[Scene difference descriptions]
-------------------------

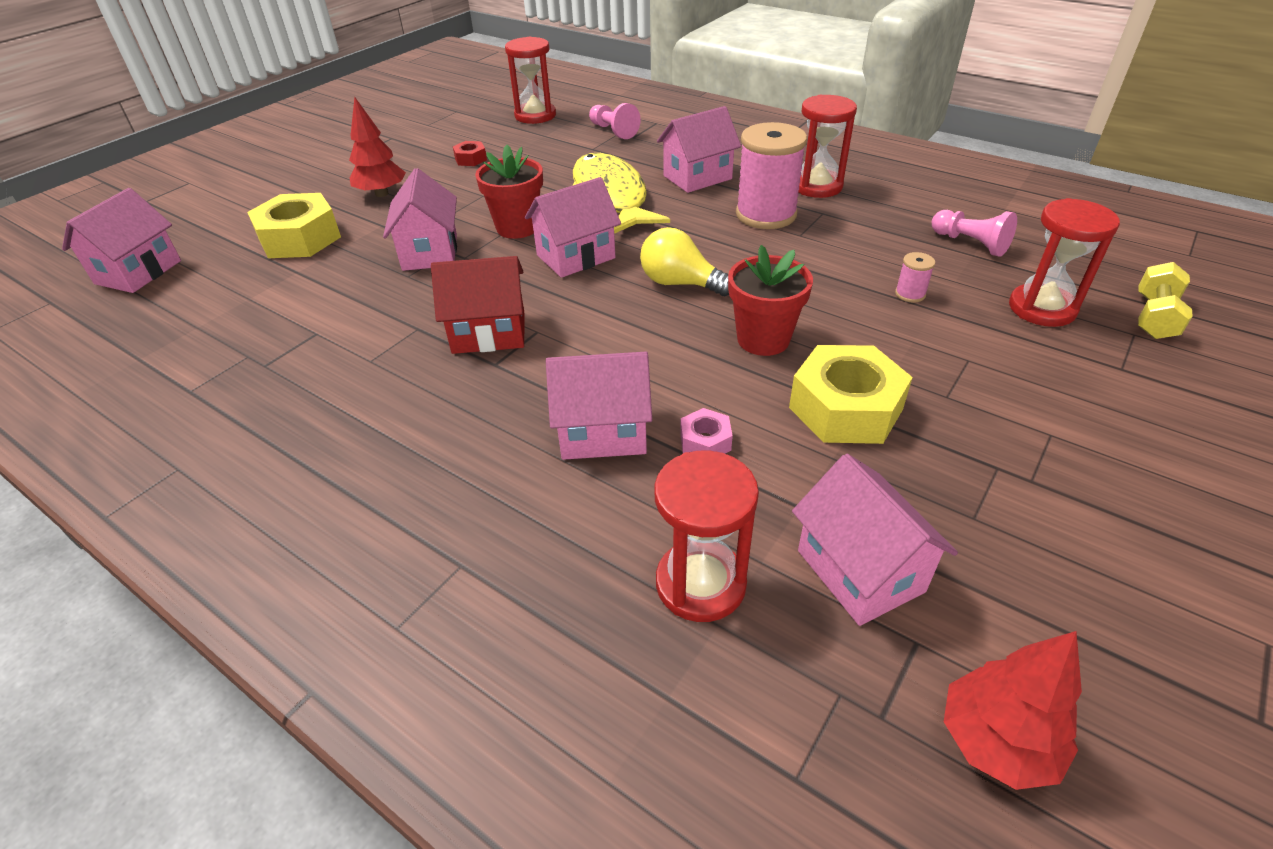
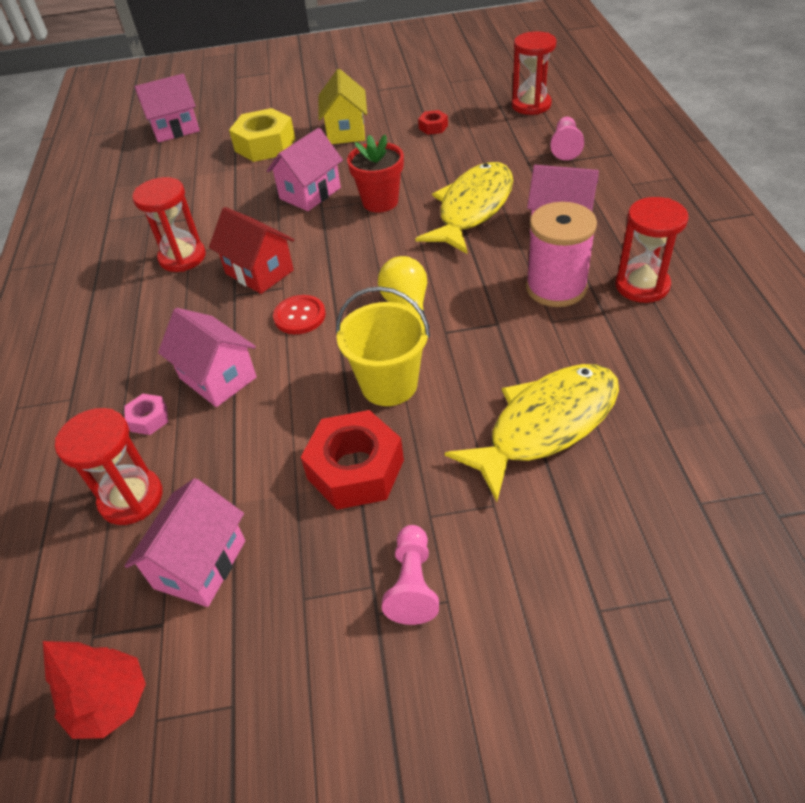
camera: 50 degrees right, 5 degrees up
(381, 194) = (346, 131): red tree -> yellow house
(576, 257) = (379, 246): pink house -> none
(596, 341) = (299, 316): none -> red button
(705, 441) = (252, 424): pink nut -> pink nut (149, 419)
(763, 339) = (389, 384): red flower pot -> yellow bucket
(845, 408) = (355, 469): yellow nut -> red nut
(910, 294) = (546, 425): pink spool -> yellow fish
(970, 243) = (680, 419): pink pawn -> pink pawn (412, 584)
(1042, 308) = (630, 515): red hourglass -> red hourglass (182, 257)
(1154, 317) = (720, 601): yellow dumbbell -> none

-------------------------

Task to complete: Output only the lines from the one that contains "(705, 441) = (252, 424): pink" through the final line of the records, exactly as given.

Answer area:
(705, 441) = (252, 424): pink nut -> pink nut (149, 419)
(763, 339) = (389, 384): red flower pot -> yellow bucket
(845, 408) = (355, 469): yellow nut -> red nut
(910, 294) = (546, 425): pink spool -> yellow fish
(970, 243) = (680, 419): pink pawn -> pink pawn (412, 584)
(1042, 308) = (630, 515): red hourglass -> red hourglass (182, 257)
(1154, 317) = (720, 601): yellow dumbbell -> none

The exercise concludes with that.